_Records for this task_
******

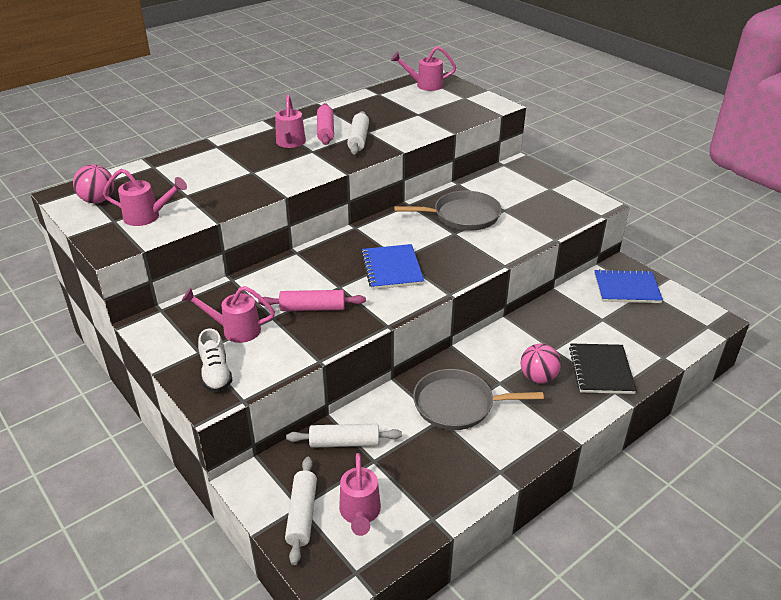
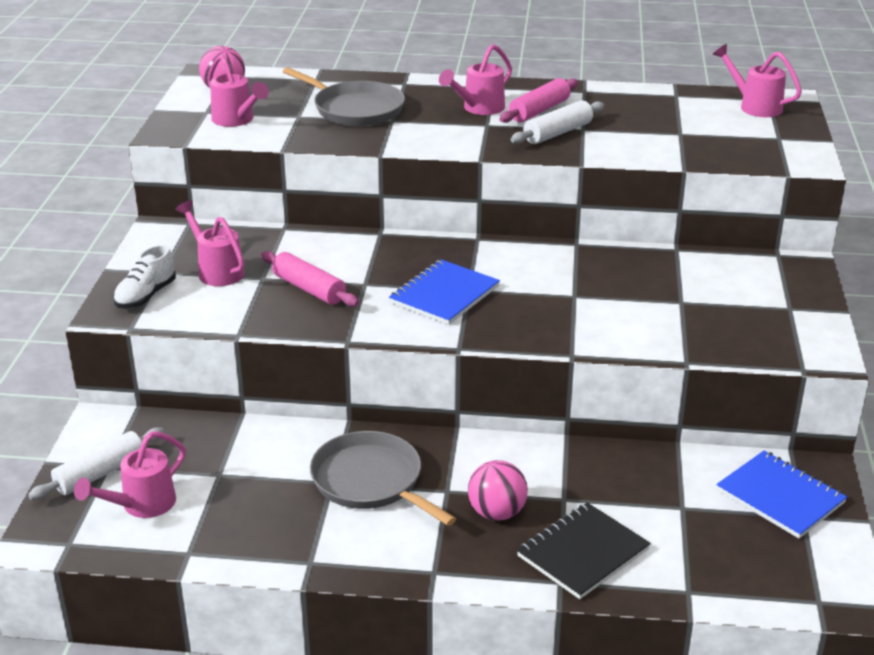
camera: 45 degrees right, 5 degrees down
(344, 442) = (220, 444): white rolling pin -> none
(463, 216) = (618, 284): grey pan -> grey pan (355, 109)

******

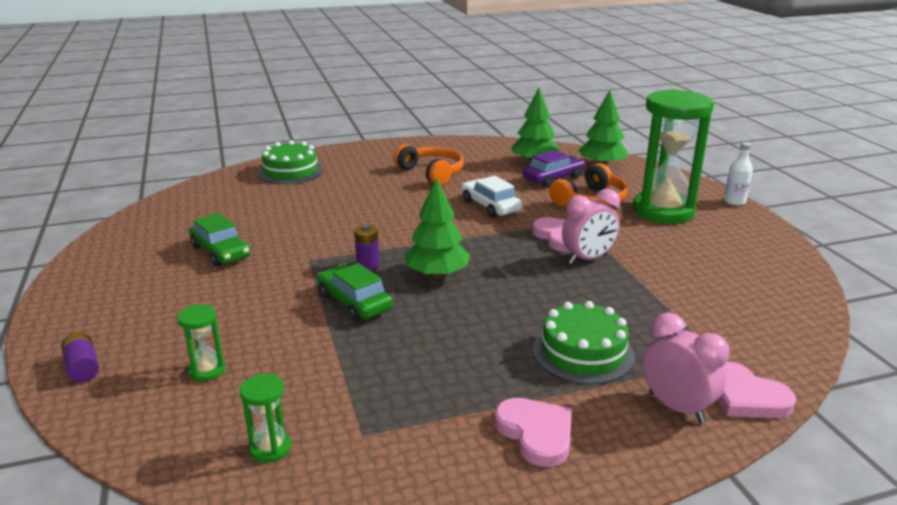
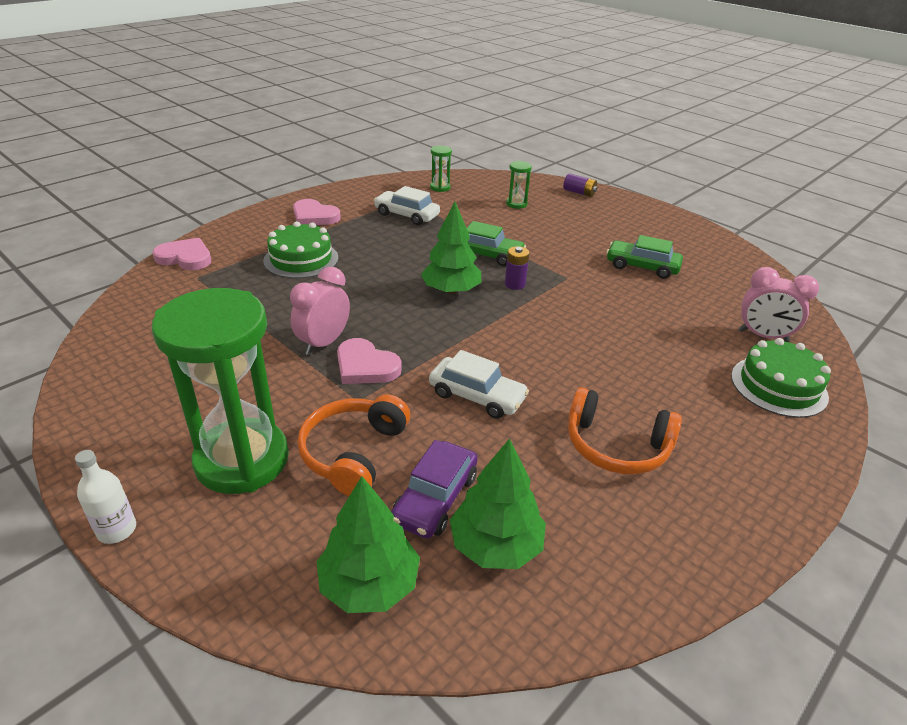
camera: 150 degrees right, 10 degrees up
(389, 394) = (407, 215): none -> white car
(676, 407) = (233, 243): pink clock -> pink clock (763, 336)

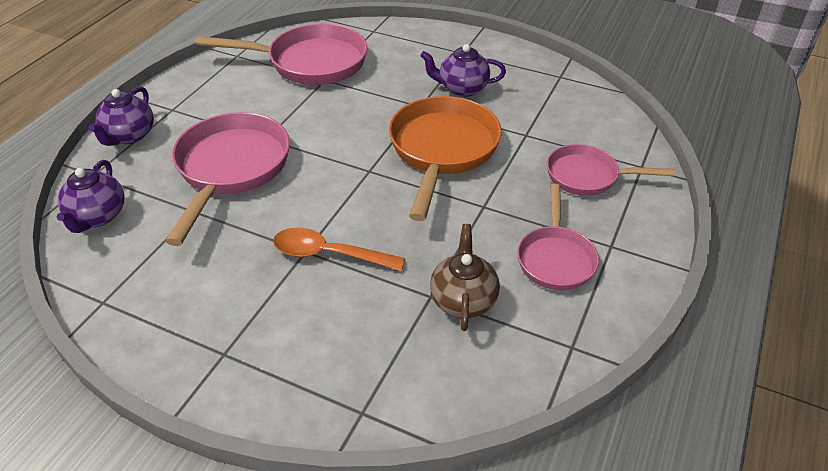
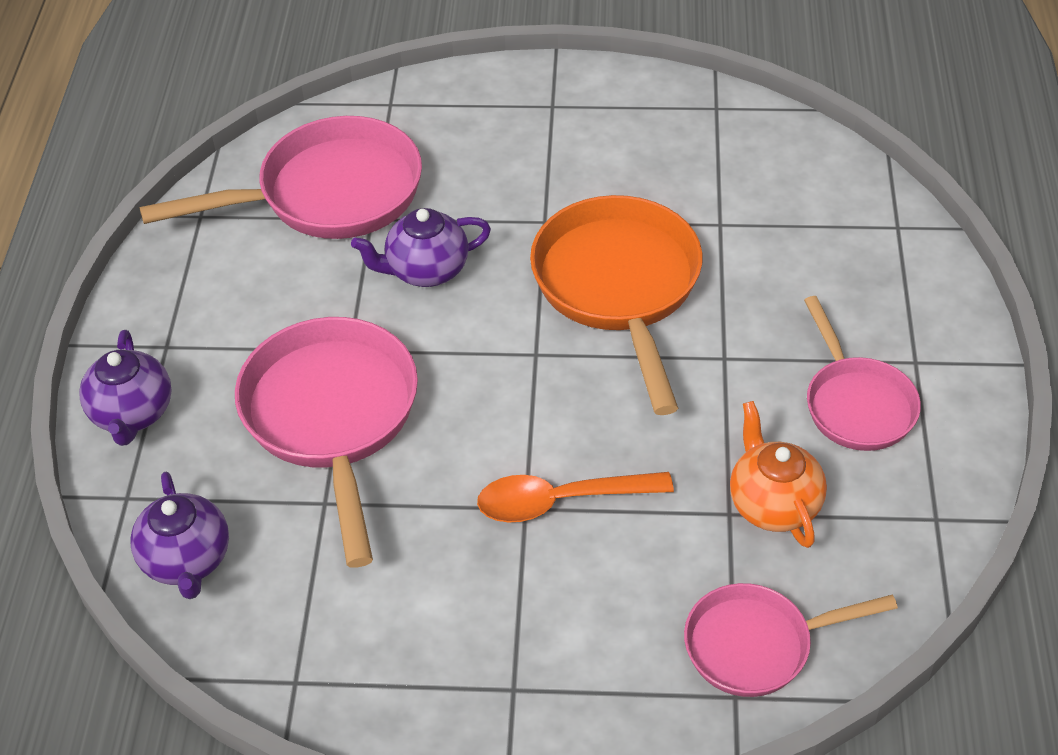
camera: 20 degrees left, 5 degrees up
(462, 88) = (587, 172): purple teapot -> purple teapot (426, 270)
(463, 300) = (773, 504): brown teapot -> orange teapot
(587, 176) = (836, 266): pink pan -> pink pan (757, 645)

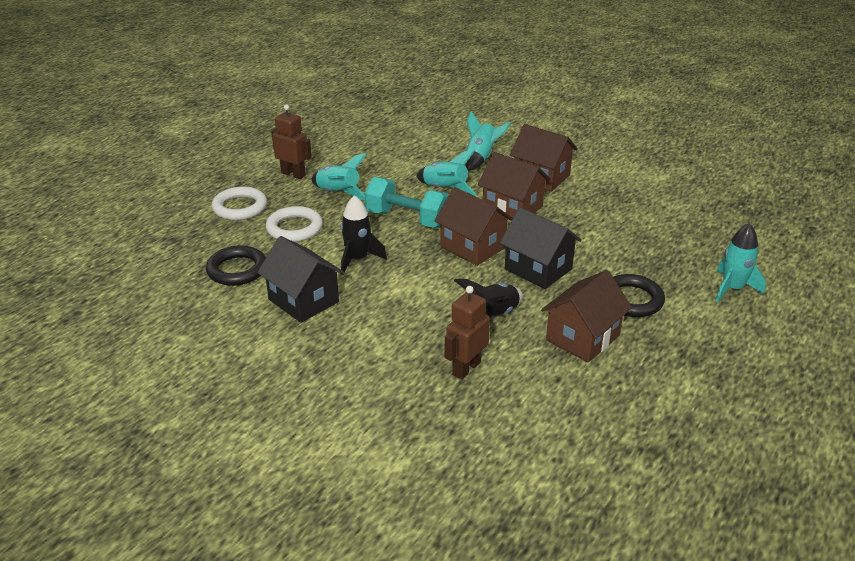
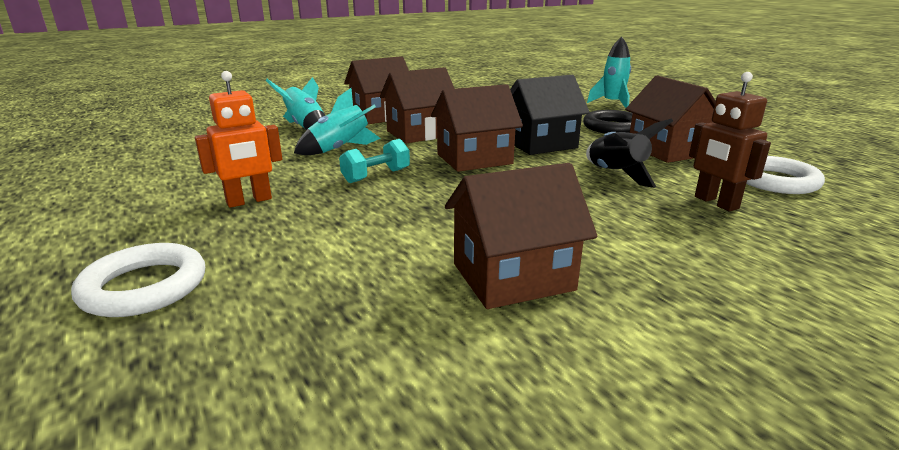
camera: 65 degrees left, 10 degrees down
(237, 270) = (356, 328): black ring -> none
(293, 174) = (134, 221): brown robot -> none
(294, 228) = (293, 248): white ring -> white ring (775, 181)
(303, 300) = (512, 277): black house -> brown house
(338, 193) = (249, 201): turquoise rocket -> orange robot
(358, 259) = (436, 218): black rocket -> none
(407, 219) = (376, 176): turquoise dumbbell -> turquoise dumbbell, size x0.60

******

_Task instructions_
Would you restate, exactly and with no pictures, the lines of the entries above from the one containing "(463, 300) = (773, 504): brown" through the one containing "(407, 219) = (376, 176): turquoise"?

_Your response_
(463, 300) = (773, 504): brown teapot -> orange teapot
(587, 176) = (836, 266): pink pan -> pink pan (757, 645)

camera: 65 degrees left, 10 degrees down
(237, 270) = (356, 328): black ring -> none
(293, 174) = (134, 221): brown robot -> none
(294, 228) = (293, 248): white ring -> white ring (775, 181)
(303, 300) = (512, 277): black house -> brown house
(338, 193) = (249, 201): turquoise rocket -> orange robot
(358, 259) = (436, 218): black rocket -> none
(407, 219) = (376, 176): turquoise dumbbell -> turquoise dumbbell, size x0.60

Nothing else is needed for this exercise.